*** INPUT RECORDS Section Begins ***

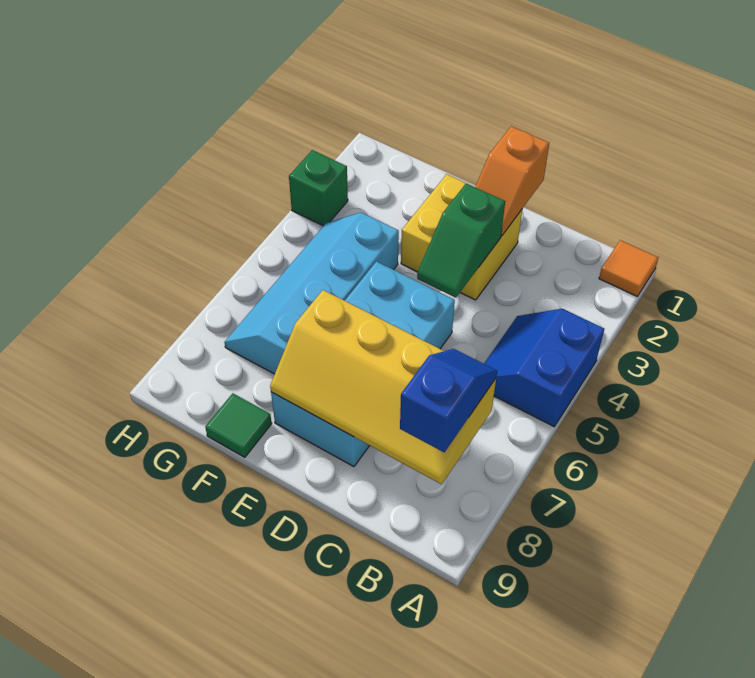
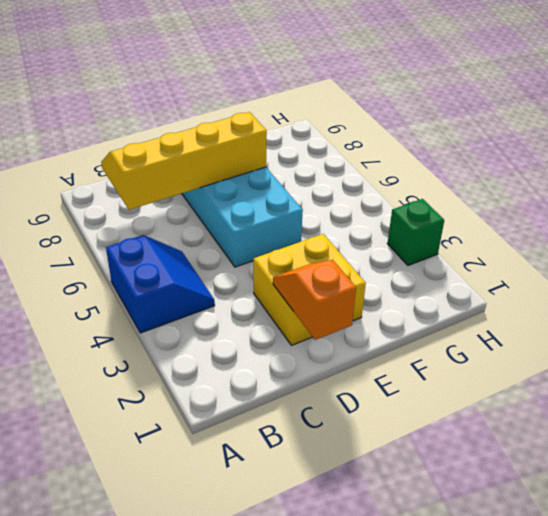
none -> orange tile A1 level 1
none -> cyan slope F4:G7 level 1 top F

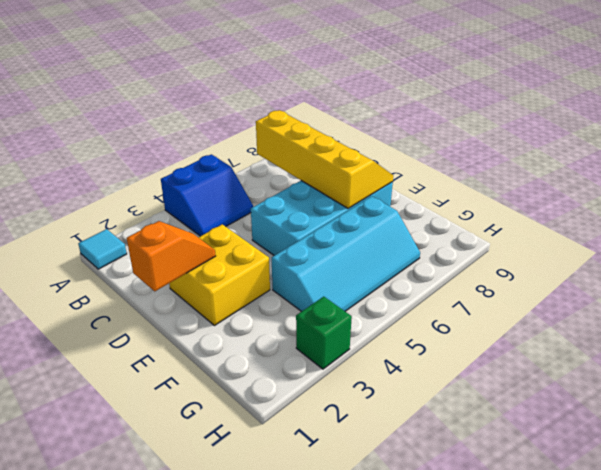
cyan tile A1 level 1 -> orange tile A1 level 1
none -> green tile F9 level 1
none -> green slope D3:D4 level 2 top 3

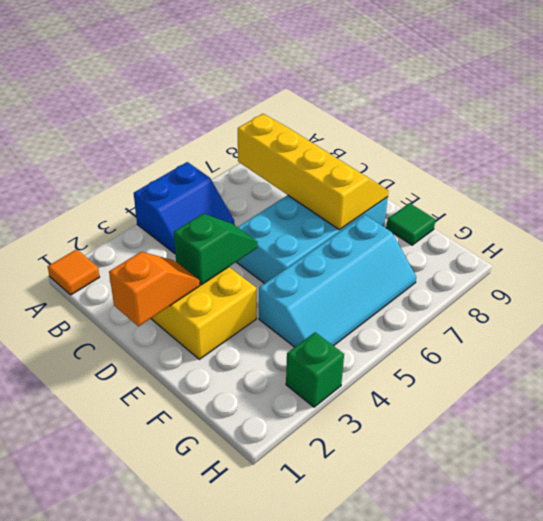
none -> blue slope B7:B8 level 3 top 8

*** INPUT RECORDS Section Ends ***

* **TRY IT**:
What is needed is an exact restatement of every line from the one containing "cyan tile A1" through the last line of the records, pictures left out.

* **EXERCISE ANSWER**:
cyan tile A1 level 1 -> orange tile A1 level 1
none -> green tile F9 level 1
none -> green slope D3:D4 level 2 top 3

none -> blue slope B7:B8 level 3 top 8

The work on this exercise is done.